_Exercise description:_
Retype the listing found below exactly, but leave out each picture.

_Dataset content:_
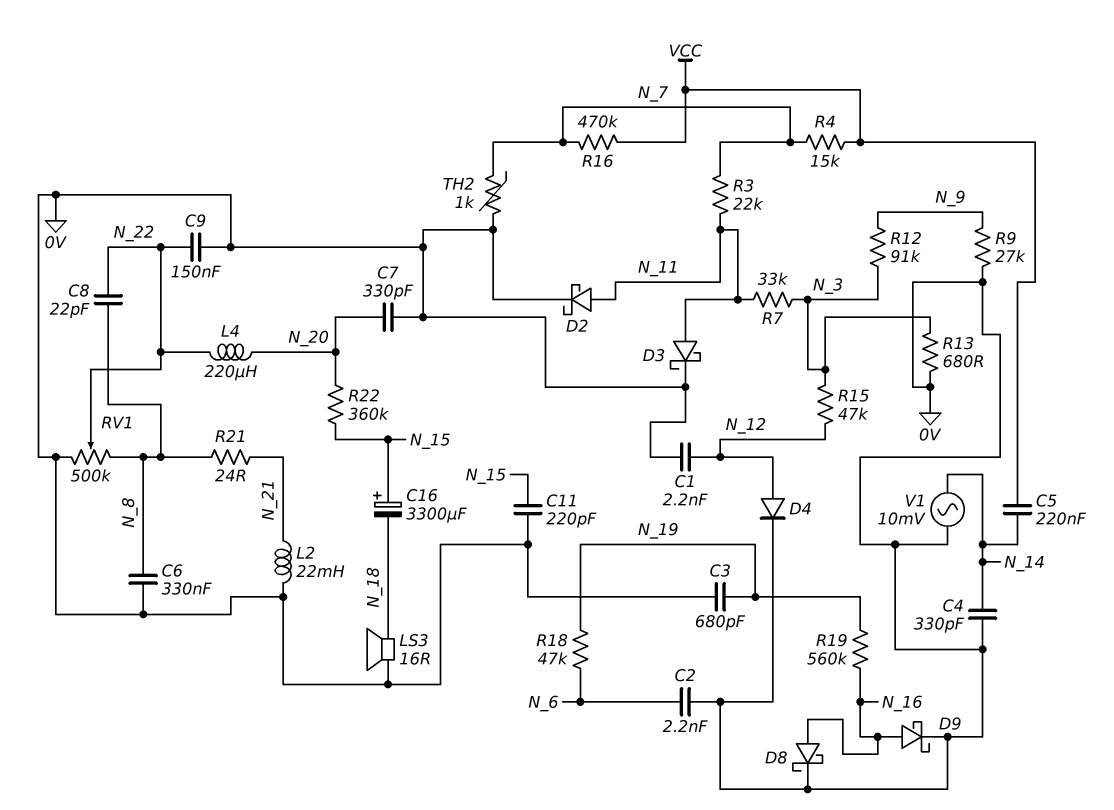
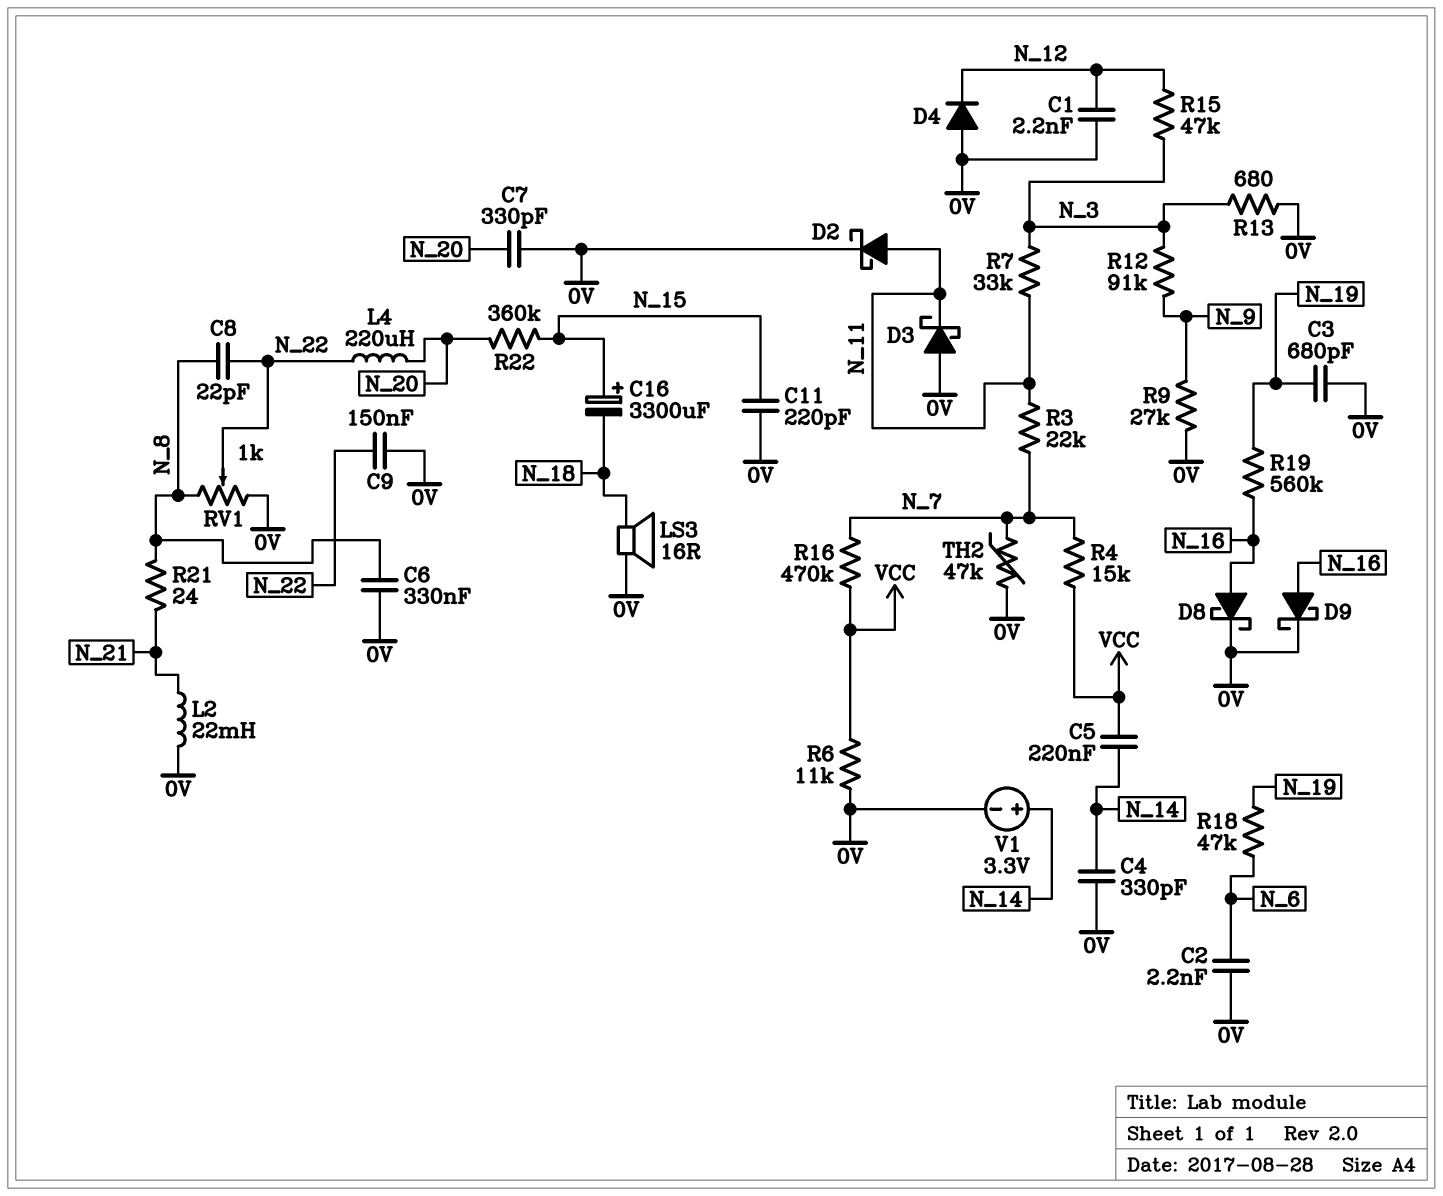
D3: schottky (A N_11, K 0V) -> schottky (A 0V, K N_11)
D4: diode (A N_12, K 0V) -> diode (A 0V, K N_12)
R6: none -> 11k (0V, VCC)
RV1: 500k (0V, N_8, wiper N_22) -> 1k (0V, N_8, wiper N_22)
TH2: 1k (0V, N_7) -> 47k (0V, N_7)
V1: AC 10mV (0V, N_14) -> 3.3V (plus N_14, minus 0V)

_Task answer:_
D3: schottky (A N_11, K 0V) -> schottky (A 0V, K N_11)
D4: diode (A N_12, K 0V) -> diode (A 0V, K N_12)
R6: none -> 11k (0V, VCC)
RV1: 500k (0V, N_8, wiper N_22) -> 1k (0V, N_8, wiper N_22)
TH2: 1k (0V, N_7) -> 47k (0V, N_7)
V1: AC 10mV (0V, N_14) -> 3.3V (plus N_14, minus 0V)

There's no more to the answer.